What to produce: Copy out and return the lines from the one holding "[160 107 34 64]" to the end of the listing below, both included, omitting the pictures.

Information supplied:
↓

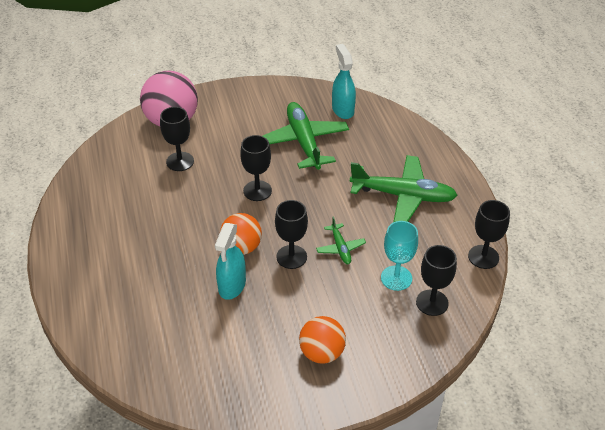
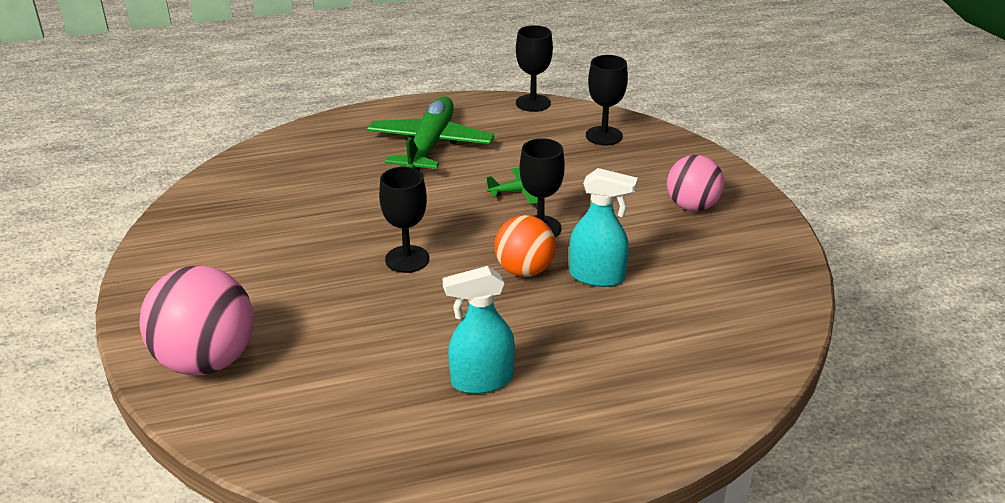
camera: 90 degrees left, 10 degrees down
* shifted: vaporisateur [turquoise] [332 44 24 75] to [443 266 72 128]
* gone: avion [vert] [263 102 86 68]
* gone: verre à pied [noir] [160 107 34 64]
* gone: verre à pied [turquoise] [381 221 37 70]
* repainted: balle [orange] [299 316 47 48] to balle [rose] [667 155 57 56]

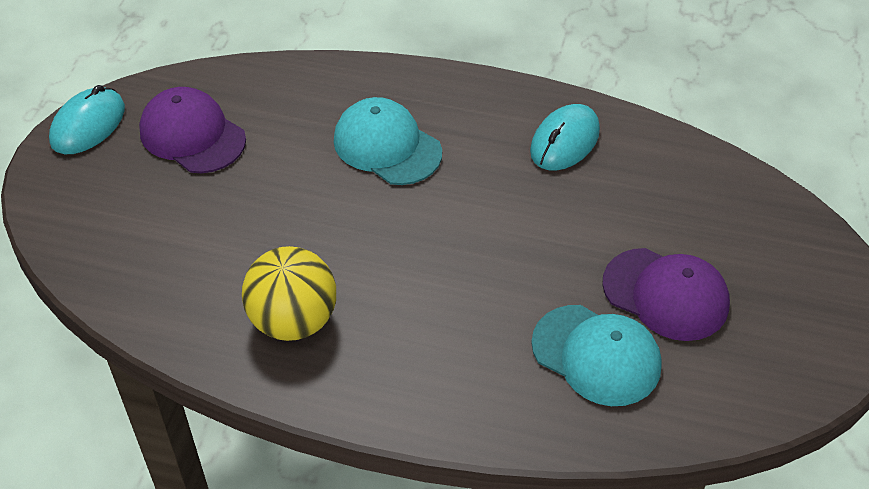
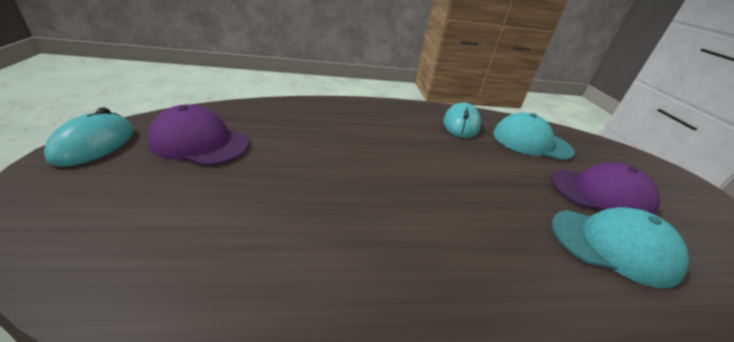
camera: 25 degrees left, 15 degrees down
* shifted: casquette [turquoise] [334 97 108 88] to [493 112 82 48]
* gone: balle [jaune] [242 246 94 95]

↑

Exercise output:
* gone: verre à pied [noir] [160 107 34 64]
* gone: verre à pied [turquoise] [381 221 37 70]
* repainted: balle [orange] [299 316 47 48] to balle [rose] [667 155 57 56]

camera: 25 degrees left, 15 degrees down
* shifted: casquette [turquoise] [334 97 108 88] to [493 112 82 48]
* gone: balle [jaune] [242 246 94 95]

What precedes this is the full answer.